*** RECORDS TO USE Section Begins ***
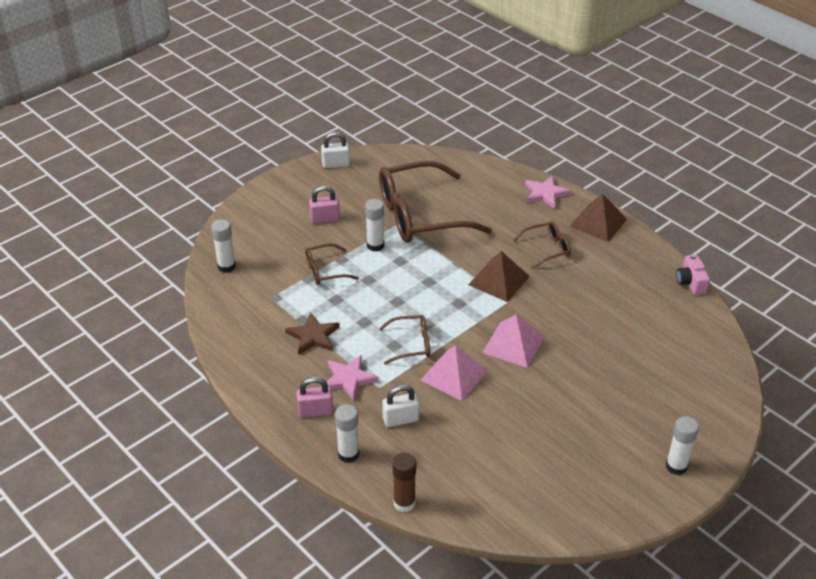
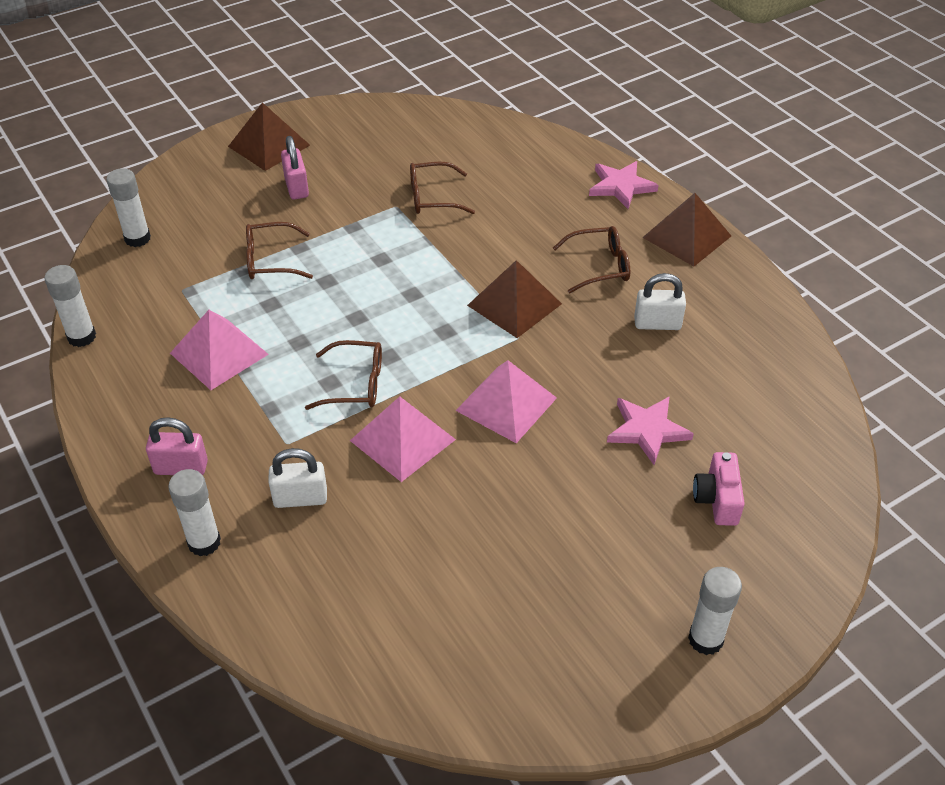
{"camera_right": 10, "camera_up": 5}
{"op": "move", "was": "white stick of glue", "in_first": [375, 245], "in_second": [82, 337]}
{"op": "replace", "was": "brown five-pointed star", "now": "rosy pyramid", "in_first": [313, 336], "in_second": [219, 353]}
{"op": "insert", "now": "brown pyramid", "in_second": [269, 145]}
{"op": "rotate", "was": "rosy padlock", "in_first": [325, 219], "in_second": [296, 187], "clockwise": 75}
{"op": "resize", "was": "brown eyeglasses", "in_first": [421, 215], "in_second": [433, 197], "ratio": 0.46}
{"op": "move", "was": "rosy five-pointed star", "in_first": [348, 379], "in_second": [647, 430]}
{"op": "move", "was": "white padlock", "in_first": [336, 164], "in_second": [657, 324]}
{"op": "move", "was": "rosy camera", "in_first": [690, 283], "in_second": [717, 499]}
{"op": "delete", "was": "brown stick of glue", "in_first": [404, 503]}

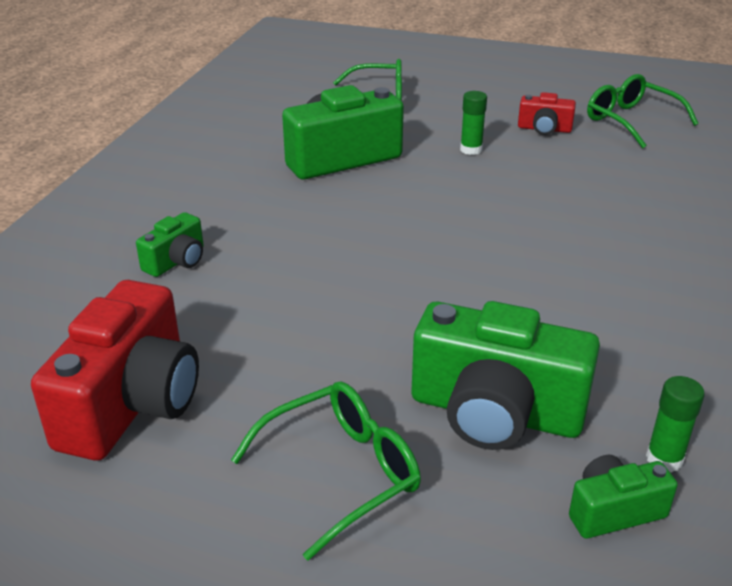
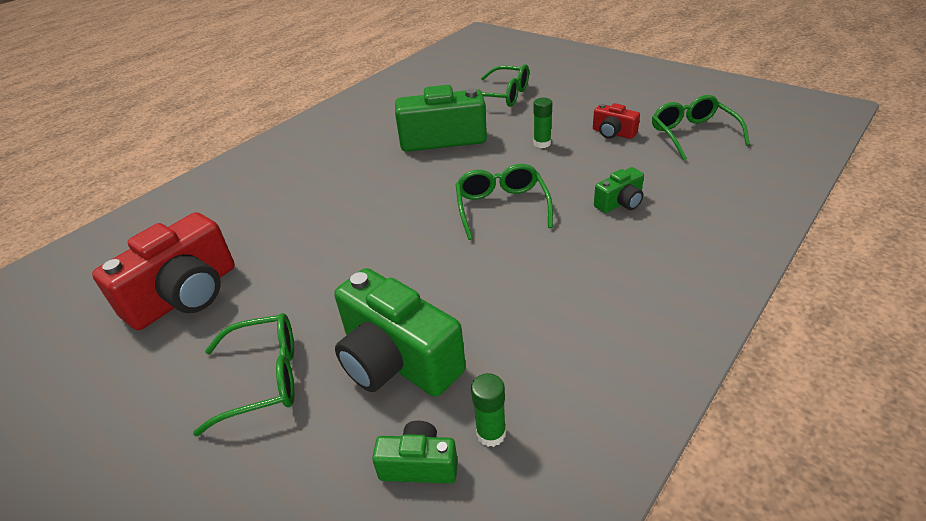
{"camera_right": 25, "camera_up": 5}
{"op": "insert", "now": "leaf-green eyeglasses", "in_second": [501, 207]}
{"op": "move", "was": "leaf-green camera", "in_first": [176, 261], "in_second": [620, 203]}

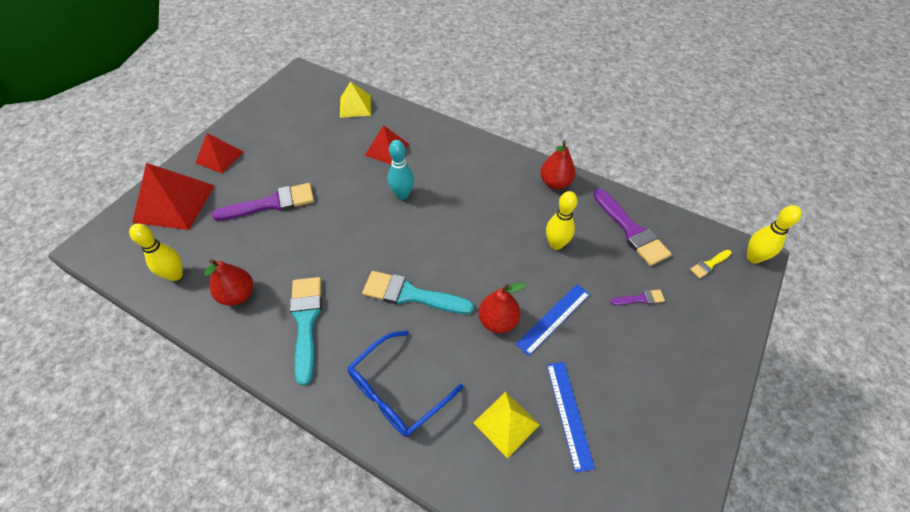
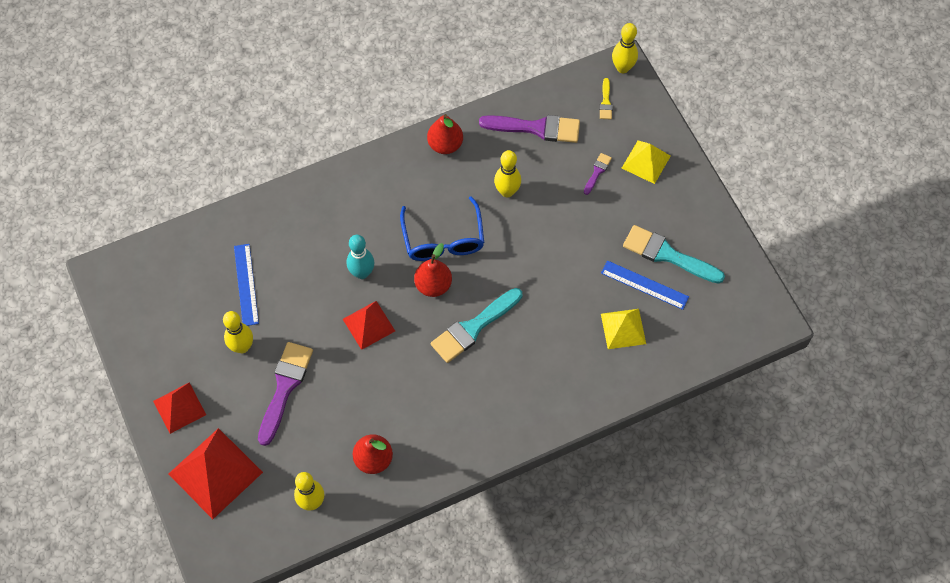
{"camera_right": -55, "camera_up": 10}
{"op": "insert", "now": "golden tenpin", "in_second": [242, 347]}
{"op": "move", "was": "blue measuring stick", "in_first": [553, 318], "in_second": [246, 284]}
{"op": "move", "was": "crimson pyramid", "in_first": [387, 149], "in_second": [368, 325]}
{"op": "move", "was": "blue eyeglasses", "in_first": [397, 391], "in_second": [443, 239]}
{"op": "move", "was": "crimson pear", "in_first": [498, 321], "in_second": [433, 285]}
{"op": "move", "was": "golden pyramid", "in_first": [355, 106], "in_second": [646, 162]}
{"op": "move", "was": "teal paint brush", "in_first": [306, 321], "in_second": [667, 255]}

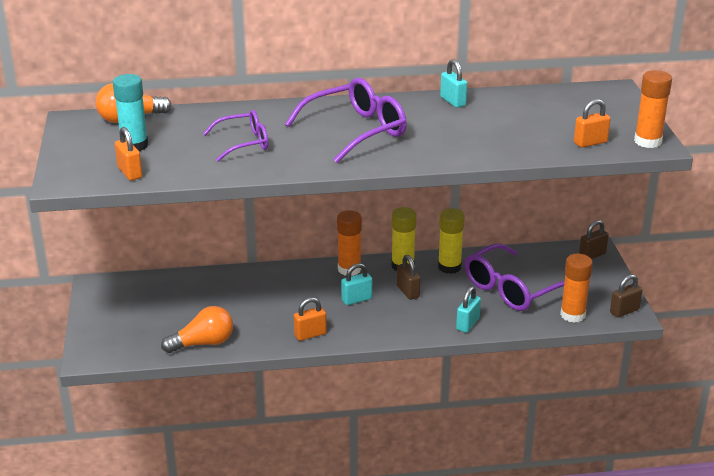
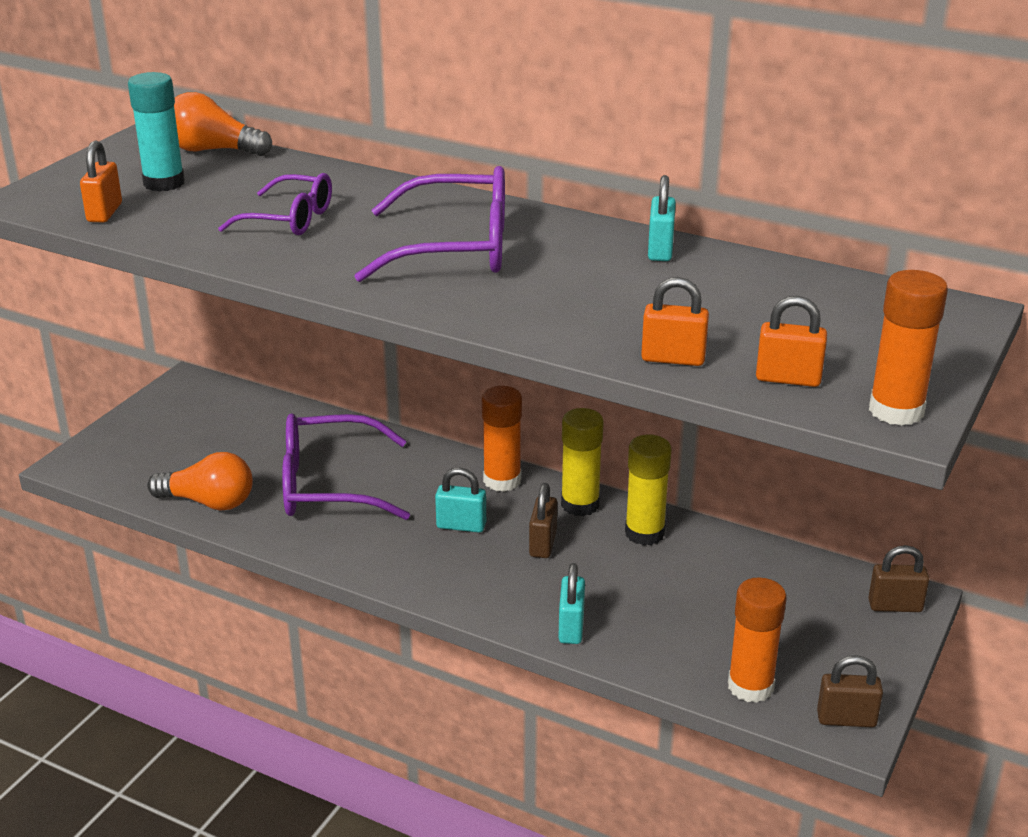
{"camera_right": 35, "camera_up": 0}
{"op": "move", "was": "violet eyeglasses", "in_first": [511, 289], "in_second": [328, 485]}
{"op": "rotate", "was": "teal padlock", "in_first": [467, 324], "in_second": [571, 628], "clockwise": -60}
{"op": "move", "was": "orange-coloured padlock", "in_first": [310, 334], "in_second": [673, 359]}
*** RECORDS TO USE Section Ends ***
TASK DIRECTIONS:
Could the data above be repeated exactly, with every picture dropped?

EXERCISE ANSWER:
{"camera_right": 10, "camera_up": 5}
{"op": "move", "was": "white stick of glue", "in_first": [375, 245], "in_second": [82, 337]}
{"op": "replace", "was": "brown five-pointed star", "now": "rosy pyramid", "in_first": [313, 336], "in_second": [219, 353]}
{"op": "insert", "now": "brown pyramid", "in_second": [269, 145]}
{"op": "rotate", "was": "rosy padlock", "in_first": [325, 219], "in_second": [296, 187], "clockwise": 75}
{"op": "resize", "was": "brown eyeglasses", "in_first": [421, 215], "in_second": [433, 197], "ratio": 0.46}
{"op": "move", "was": "rosy five-pointed star", "in_first": [348, 379], "in_second": [647, 430]}
{"op": "move", "was": "white padlock", "in_first": [336, 164], "in_second": [657, 324]}
{"op": "move", "was": "rosy camera", "in_first": [690, 283], "in_second": [717, 499]}
{"op": "delete", "was": "brown stick of glue", "in_first": [404, 503]}

{"camera_right": 25, "camera_up": 5}
{"op": "insert", "now": "leaf-green eyeglasses", "in_second": [501, 207]}
{"op": "move", "was": "leaf-green camera", "in_first": [176, 261], "in_second": [620, 203]}

{"camera_right": -55, "camera_up": 10}
{"op": "insert", "now": "golden tenpin", "in_second": [242, 347]}
{"op": "move", "was": "blue measuring stick", "in_first": [553, 318], "in_second": [246, 284]}
{"op": "move", "was": "crimson pyramid", "in_first": [387, 149], "in_second": [368, 325]}
{"op": "move", "was": "blue eyeglasses", "in_first": [397, 391], "in_second": [443, 239]}
{"op": "move", "was": "crimson pear", "in_first": [498, 321], "in_second": [433, 285]}
{"op": "move", "was": "golden pyramid", "in_first": [355, 106], "in_second": [646, 162]}
{"op": "move", "was": "teal paint brush", "in_first": [306, 321], "in_second": [667, 255]}

{"camera_right": 35, "camera_up": 0}
{"op": "move", "was": "violet eyeglasses", "in_first": [511, 289], "in_second": [328, 485]}
{"op": "rotate", "was": "teal padlock", "in_first": [467, 324], "in_second": [571, 628], "clockwise": -60}
{"op": "move", "was": "orange-coloured padlock", "in_first": [310, 334], "in_second": [673, 359]}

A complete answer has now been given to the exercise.